====== GIVEN INFORMATION ======

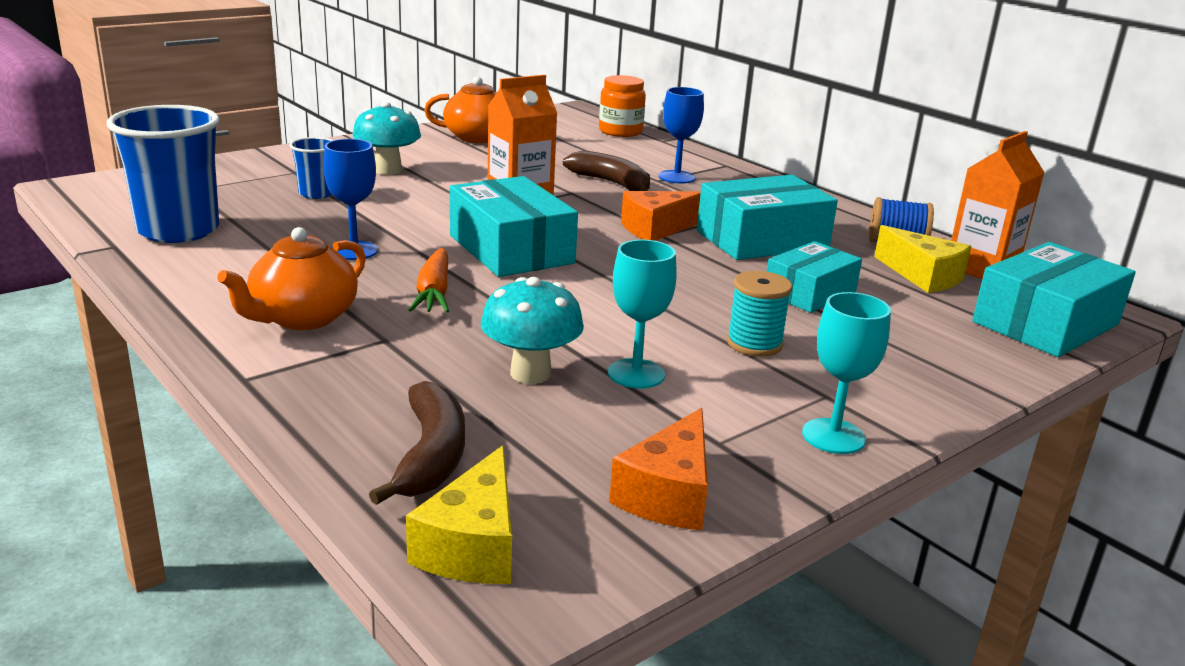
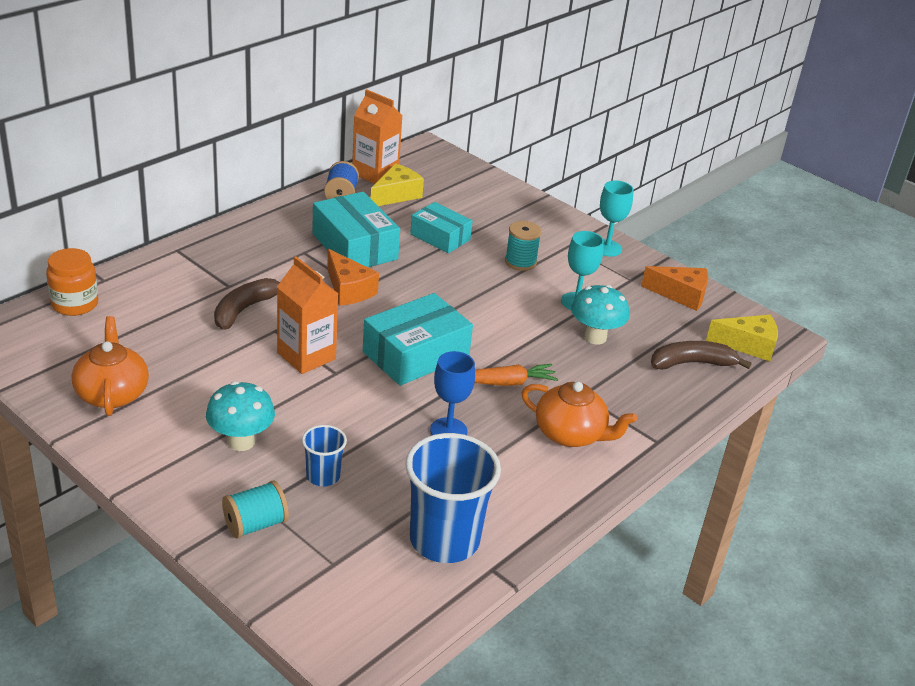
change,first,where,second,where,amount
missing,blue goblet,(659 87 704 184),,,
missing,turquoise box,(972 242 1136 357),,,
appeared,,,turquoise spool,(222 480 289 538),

======

Write the data above out exactly. Leave out any pictures.

WORKED SOLUTION |
change,first,where,second,where,amount
missing,blue goblet,(659 87 704 184),,,
missing,turquoise box,(972 242 1136 357),,,
appeared,,,turquoise spool,(222 480 289 538),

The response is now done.